* _PROBLEM DETAILS_: Show each line in the items below that contains the word "TimeSignature". Treat uppercase and lowercase letters as different.

── RECORDS SHOWN

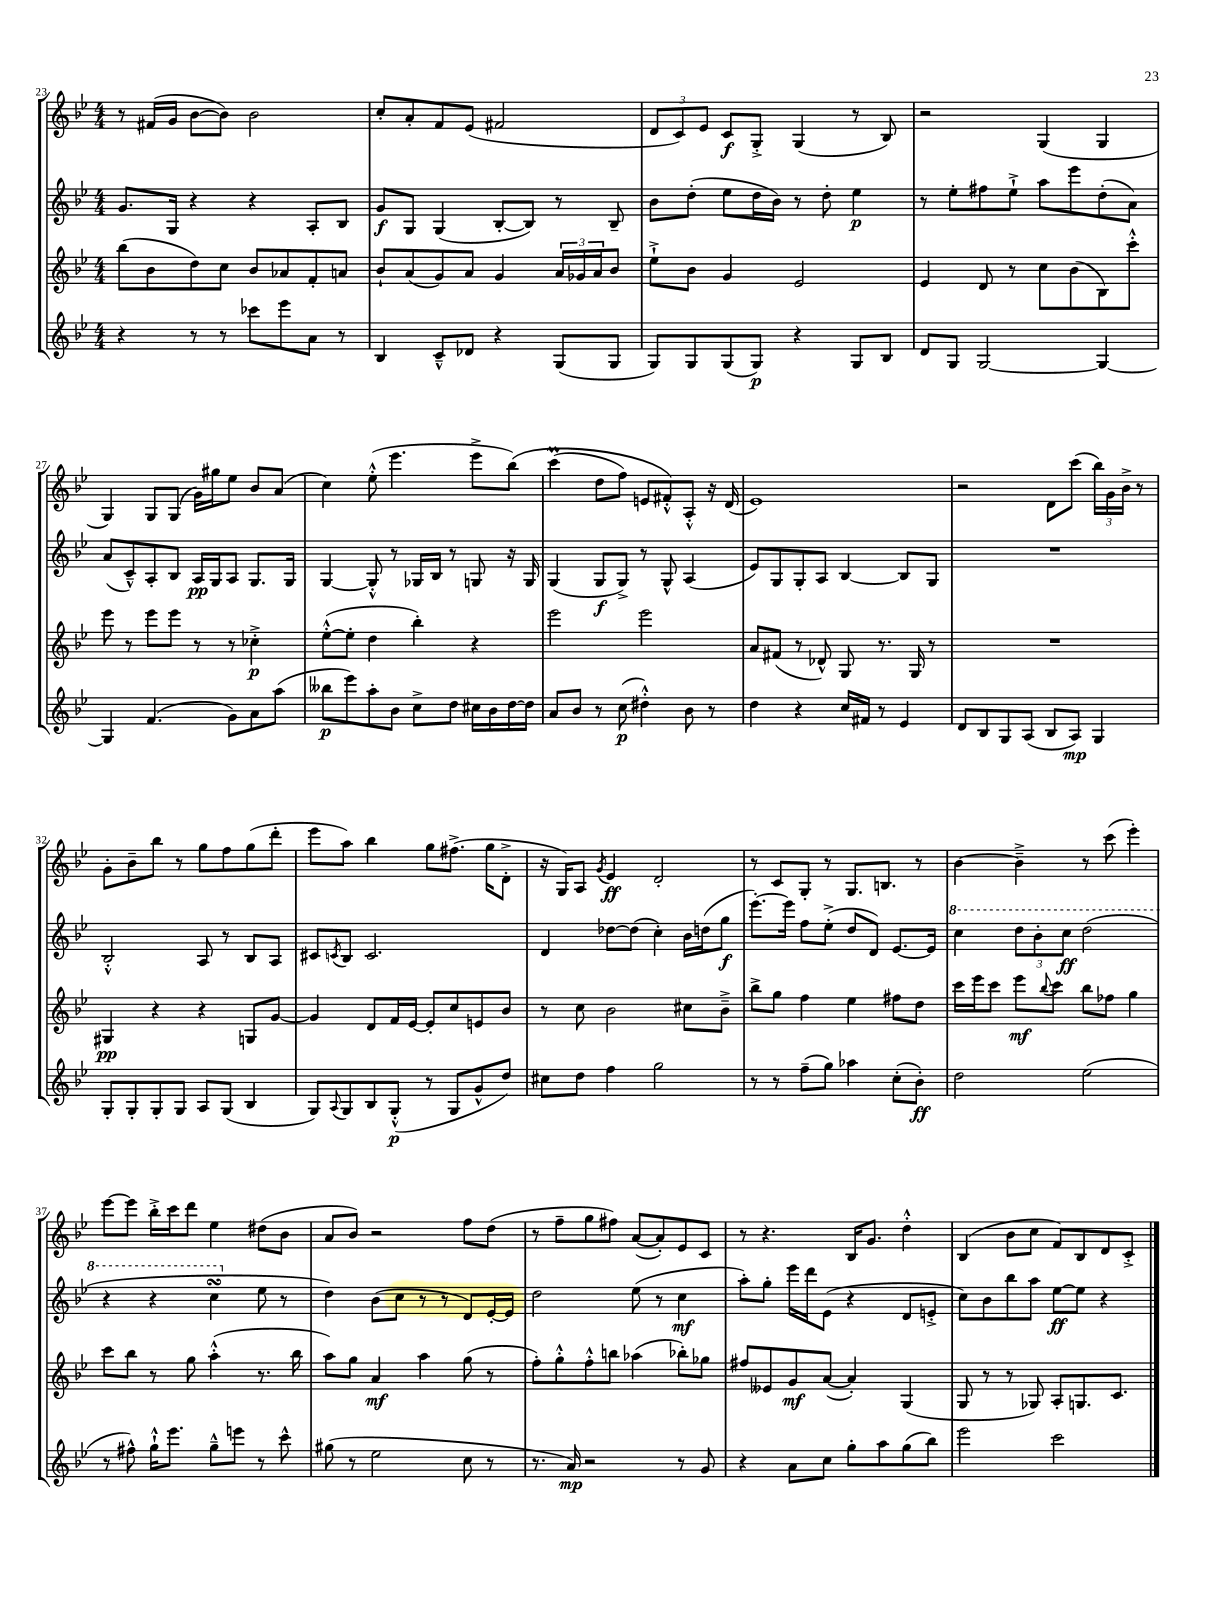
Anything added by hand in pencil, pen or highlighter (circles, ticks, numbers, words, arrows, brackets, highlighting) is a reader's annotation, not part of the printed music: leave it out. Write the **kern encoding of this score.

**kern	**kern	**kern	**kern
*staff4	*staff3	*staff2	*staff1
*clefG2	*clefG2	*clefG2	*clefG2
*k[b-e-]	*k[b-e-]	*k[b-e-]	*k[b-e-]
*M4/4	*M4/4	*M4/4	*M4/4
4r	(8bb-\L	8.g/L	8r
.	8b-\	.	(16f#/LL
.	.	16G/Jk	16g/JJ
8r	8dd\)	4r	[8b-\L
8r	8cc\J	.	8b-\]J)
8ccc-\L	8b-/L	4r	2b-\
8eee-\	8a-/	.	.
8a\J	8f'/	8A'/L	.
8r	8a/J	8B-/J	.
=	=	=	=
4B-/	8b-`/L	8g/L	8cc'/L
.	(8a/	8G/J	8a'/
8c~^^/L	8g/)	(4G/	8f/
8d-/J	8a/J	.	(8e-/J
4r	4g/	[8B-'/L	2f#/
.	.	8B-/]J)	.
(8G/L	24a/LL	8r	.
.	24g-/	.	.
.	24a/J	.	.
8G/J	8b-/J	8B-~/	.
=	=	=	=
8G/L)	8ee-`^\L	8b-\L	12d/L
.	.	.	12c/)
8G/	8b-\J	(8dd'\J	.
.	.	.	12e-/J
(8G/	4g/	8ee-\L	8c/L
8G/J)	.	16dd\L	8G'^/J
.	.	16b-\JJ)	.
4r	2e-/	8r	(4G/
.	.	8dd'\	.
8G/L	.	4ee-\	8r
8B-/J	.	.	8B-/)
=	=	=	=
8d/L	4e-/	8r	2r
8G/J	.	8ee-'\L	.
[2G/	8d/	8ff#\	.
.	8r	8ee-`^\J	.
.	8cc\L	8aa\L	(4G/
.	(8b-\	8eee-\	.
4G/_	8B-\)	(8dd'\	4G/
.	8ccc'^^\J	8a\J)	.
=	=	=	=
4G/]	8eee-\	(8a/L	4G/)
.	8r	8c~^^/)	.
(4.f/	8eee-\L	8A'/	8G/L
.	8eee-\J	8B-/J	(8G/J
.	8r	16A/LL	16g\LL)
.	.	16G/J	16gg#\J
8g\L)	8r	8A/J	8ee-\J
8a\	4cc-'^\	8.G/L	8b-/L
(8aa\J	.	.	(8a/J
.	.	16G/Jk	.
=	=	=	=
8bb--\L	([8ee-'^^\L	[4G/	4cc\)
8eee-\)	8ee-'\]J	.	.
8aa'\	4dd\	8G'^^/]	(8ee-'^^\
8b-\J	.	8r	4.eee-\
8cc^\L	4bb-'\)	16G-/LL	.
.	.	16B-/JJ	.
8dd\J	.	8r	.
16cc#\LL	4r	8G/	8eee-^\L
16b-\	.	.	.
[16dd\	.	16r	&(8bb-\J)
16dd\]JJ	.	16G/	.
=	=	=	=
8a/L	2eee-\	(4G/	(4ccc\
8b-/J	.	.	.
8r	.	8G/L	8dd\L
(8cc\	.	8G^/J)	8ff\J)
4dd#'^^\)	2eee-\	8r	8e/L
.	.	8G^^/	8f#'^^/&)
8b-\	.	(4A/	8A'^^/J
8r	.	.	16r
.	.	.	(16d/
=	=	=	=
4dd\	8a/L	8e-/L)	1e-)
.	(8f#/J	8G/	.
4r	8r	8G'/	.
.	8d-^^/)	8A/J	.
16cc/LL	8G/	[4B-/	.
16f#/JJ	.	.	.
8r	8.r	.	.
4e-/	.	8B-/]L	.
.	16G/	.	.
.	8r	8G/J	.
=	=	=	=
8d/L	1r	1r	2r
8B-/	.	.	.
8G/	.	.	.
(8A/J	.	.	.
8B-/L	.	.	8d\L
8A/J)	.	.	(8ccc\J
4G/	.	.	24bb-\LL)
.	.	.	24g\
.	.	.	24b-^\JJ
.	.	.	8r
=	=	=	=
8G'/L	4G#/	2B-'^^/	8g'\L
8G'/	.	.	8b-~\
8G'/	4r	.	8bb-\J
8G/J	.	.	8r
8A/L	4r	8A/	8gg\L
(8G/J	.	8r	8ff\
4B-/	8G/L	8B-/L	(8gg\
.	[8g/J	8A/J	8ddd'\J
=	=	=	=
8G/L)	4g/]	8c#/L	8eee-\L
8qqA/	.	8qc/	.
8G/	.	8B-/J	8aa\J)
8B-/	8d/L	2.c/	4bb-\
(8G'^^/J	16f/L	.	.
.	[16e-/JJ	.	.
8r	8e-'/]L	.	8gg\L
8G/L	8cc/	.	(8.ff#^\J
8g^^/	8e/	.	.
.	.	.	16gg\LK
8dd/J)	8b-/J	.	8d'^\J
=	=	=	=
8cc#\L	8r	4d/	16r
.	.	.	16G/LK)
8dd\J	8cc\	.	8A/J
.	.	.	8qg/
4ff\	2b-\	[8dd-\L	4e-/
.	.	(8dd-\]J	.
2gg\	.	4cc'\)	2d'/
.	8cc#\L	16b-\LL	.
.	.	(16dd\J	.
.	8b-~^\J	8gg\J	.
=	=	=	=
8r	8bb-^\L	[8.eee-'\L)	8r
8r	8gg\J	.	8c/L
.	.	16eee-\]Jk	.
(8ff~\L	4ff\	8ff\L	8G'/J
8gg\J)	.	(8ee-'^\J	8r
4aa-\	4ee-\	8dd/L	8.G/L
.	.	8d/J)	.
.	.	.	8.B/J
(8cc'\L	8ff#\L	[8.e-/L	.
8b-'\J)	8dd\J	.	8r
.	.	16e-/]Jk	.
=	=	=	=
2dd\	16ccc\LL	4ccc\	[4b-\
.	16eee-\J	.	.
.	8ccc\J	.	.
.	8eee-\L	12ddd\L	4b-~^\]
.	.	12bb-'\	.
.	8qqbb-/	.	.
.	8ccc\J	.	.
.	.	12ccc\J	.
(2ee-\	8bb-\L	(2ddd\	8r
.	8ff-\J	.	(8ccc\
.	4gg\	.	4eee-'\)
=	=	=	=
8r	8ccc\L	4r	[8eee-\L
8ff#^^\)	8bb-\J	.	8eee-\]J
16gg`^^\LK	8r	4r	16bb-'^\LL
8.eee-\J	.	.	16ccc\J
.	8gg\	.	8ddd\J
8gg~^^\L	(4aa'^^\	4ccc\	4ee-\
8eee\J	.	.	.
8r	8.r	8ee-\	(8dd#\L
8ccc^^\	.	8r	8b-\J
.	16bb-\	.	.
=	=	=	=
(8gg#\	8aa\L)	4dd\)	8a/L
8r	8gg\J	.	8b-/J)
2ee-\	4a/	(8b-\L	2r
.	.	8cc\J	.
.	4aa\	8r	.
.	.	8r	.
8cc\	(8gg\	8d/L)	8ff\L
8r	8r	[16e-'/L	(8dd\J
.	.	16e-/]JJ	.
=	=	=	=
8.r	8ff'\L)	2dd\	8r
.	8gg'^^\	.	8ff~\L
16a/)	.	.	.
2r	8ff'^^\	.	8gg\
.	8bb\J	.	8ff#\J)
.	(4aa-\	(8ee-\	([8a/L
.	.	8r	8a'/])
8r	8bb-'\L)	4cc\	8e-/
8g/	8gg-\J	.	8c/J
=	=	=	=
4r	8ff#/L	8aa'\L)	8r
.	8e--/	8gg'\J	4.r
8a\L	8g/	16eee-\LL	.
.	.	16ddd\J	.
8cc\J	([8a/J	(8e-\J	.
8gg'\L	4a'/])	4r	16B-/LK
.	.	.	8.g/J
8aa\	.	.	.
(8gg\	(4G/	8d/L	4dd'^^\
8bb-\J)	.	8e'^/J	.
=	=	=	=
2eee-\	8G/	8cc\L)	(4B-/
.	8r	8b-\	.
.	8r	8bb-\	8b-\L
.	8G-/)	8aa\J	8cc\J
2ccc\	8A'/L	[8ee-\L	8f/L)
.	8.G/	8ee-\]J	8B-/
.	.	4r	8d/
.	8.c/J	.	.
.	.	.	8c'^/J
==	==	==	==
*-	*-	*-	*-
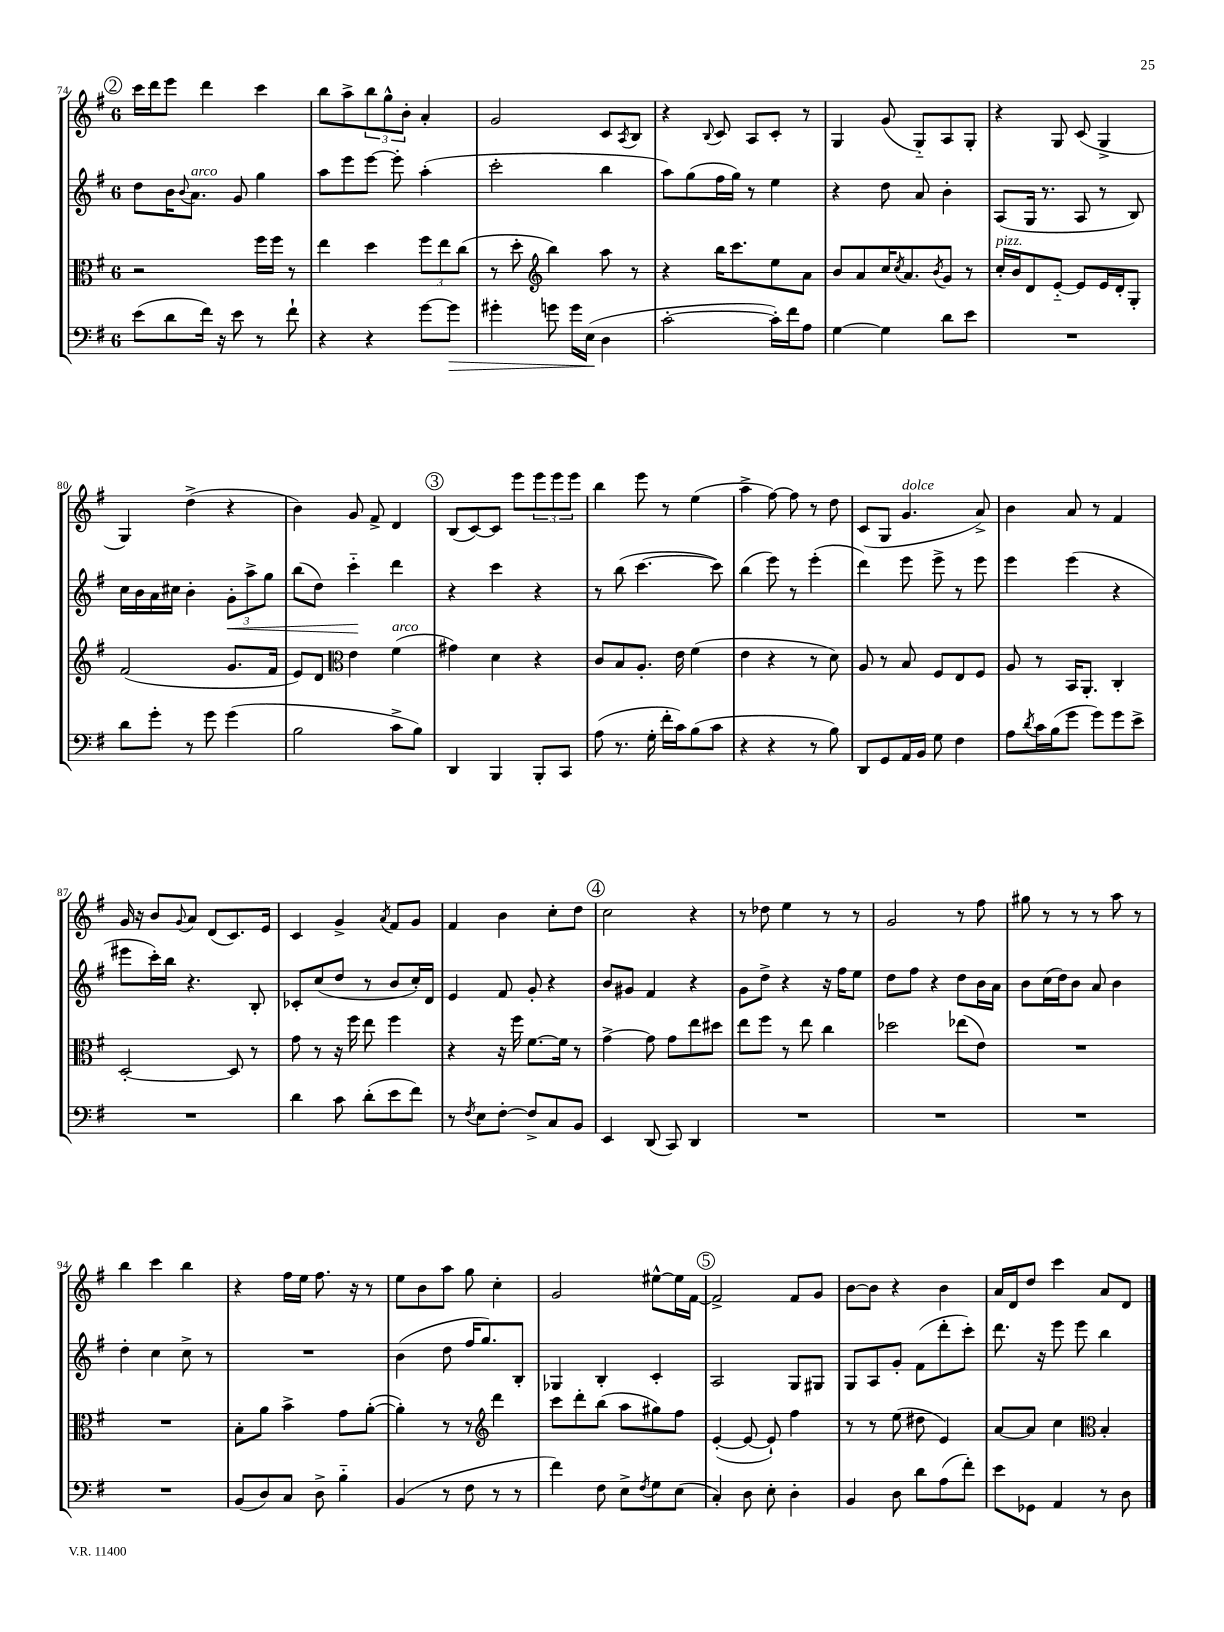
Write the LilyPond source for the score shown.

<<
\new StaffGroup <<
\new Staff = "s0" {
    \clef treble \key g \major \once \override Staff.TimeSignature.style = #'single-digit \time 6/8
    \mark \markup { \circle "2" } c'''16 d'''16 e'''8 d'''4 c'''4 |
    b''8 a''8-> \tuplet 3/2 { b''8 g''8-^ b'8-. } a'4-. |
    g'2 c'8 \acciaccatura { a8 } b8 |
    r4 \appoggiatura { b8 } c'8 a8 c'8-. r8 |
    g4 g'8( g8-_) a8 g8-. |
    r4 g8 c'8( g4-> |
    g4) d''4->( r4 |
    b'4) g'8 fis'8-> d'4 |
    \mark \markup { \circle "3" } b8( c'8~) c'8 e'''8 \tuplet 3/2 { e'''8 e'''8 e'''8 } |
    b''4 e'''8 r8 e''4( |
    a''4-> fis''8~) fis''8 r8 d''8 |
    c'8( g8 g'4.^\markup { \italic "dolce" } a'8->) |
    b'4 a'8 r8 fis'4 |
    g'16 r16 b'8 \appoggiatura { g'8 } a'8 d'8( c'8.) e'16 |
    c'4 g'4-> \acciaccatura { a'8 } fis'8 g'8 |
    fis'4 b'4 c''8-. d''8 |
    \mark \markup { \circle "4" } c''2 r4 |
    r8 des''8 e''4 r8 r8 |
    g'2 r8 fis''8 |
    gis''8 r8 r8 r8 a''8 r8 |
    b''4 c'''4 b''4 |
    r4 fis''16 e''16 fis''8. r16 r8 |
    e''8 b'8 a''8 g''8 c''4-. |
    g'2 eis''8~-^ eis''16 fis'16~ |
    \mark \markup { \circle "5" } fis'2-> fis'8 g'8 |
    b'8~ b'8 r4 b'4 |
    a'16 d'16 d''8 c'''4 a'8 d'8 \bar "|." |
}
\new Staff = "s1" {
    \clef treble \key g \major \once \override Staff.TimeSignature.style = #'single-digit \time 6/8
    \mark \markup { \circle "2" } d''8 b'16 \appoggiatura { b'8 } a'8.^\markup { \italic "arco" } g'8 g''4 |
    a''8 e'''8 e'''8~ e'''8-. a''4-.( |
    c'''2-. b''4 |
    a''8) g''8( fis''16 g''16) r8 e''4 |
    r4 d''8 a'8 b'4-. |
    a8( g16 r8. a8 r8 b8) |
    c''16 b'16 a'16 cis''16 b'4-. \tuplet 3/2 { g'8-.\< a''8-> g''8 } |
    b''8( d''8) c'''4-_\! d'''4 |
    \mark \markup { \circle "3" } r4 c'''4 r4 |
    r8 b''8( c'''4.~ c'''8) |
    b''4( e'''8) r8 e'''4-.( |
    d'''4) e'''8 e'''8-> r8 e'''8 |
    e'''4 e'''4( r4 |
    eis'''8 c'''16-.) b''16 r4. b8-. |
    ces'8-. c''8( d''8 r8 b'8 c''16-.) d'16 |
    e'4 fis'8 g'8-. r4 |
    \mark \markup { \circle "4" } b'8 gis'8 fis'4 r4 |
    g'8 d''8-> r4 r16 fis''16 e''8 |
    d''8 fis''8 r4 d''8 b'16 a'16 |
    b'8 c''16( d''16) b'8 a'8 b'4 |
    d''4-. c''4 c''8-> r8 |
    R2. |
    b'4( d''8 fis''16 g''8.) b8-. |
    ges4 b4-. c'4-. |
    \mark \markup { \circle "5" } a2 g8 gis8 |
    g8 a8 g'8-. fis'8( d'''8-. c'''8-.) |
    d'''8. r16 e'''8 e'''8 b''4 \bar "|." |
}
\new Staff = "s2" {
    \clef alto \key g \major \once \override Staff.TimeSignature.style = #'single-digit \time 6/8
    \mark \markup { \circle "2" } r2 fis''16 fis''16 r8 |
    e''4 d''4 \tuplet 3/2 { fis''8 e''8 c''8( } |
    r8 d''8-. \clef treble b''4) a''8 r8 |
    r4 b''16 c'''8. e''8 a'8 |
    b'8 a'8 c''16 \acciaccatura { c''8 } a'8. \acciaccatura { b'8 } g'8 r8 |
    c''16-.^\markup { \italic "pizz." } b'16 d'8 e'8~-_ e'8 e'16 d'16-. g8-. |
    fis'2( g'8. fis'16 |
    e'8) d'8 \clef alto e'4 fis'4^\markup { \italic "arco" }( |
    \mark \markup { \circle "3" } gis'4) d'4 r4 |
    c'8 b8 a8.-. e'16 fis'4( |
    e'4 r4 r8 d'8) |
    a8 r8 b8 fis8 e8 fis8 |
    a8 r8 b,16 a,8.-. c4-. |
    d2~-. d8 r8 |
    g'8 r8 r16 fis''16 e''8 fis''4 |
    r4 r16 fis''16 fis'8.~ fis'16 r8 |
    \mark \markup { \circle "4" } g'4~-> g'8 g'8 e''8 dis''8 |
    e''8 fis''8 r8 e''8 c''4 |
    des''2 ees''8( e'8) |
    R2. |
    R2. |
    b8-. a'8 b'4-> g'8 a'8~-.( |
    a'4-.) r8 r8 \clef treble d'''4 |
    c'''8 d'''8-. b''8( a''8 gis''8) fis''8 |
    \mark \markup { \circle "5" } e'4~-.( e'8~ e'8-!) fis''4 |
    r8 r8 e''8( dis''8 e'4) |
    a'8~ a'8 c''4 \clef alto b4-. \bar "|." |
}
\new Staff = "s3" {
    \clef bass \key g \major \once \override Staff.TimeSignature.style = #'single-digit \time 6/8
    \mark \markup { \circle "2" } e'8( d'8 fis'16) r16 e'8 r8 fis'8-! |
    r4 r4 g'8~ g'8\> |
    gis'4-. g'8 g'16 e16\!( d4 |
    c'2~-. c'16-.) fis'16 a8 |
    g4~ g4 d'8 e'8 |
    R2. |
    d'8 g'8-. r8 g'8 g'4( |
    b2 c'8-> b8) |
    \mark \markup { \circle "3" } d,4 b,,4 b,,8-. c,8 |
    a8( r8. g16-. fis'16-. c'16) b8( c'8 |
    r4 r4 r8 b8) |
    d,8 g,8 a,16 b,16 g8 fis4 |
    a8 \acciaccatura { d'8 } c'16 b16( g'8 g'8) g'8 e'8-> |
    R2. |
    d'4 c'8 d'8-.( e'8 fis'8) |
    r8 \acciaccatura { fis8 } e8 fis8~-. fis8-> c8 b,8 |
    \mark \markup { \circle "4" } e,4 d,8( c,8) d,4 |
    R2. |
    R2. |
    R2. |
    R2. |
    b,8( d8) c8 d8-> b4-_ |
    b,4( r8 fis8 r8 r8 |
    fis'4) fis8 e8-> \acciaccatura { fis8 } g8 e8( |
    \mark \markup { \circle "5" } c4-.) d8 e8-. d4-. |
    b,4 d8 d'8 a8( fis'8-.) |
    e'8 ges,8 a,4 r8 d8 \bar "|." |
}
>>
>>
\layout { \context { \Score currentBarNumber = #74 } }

────

* _THE OUTPUT_:
    \clef treble \key g \major \once \override Staff.TimeSignature.style = #'single-digit \time 6/8
    \clef treble \key g \major \once \override Staff.TimeSignature.style = #'single-digit \time 6/8
    \clef alto \key g \major \once \override Staff.TimeSignature.style = #'single-digit \time 6/8
    \clef bass \key g \major \once \override Staff.TimeSignature.style = #'single-digit \time 6/8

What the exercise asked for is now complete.